• **PROBLEM TO SOLVE**:
The required output is the line containing "purple donut: 4 -> 1" and every line after it, transcribed exactly through the end of the data below.

• **RECORDS PROVIDED**:
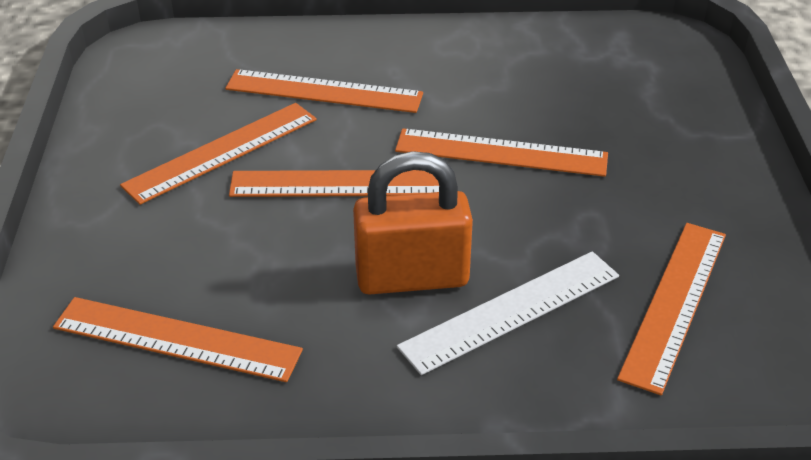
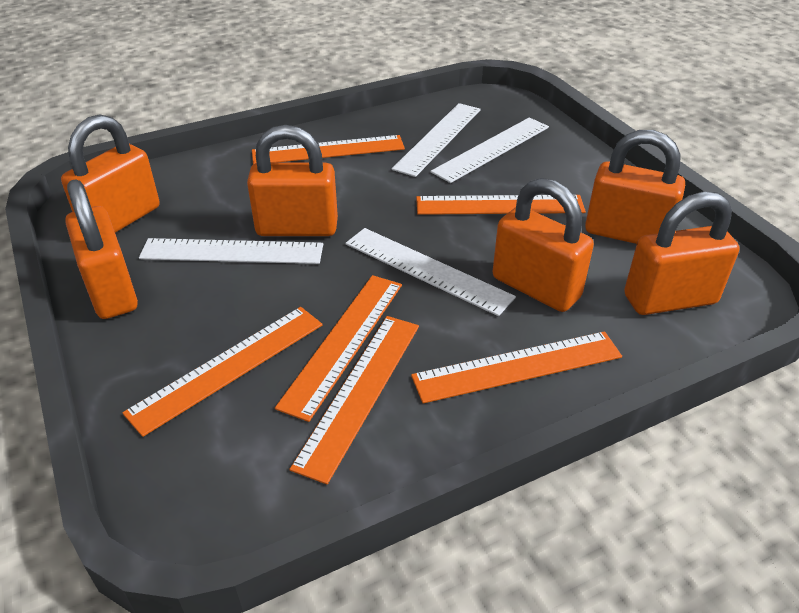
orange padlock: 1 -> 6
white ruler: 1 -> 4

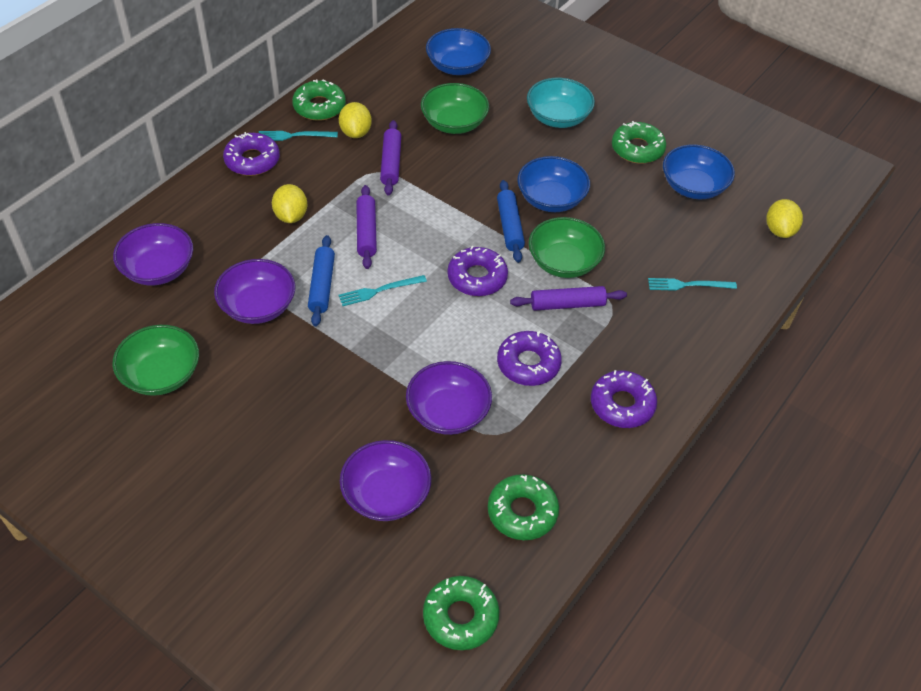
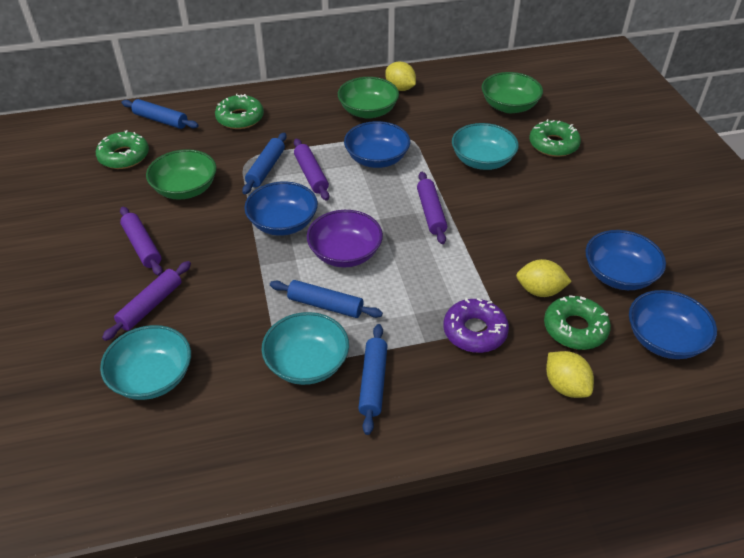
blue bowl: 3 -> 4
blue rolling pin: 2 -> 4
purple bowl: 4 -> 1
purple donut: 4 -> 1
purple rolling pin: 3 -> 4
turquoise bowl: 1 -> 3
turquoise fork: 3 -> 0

• **ANSWER TO THIS PROBLEM**:
purple donut: 4 -> 1
purple rolling pin: 3 -> 4
turquoise bowl: 1 -> 3
turquoise fork: 3 -> 0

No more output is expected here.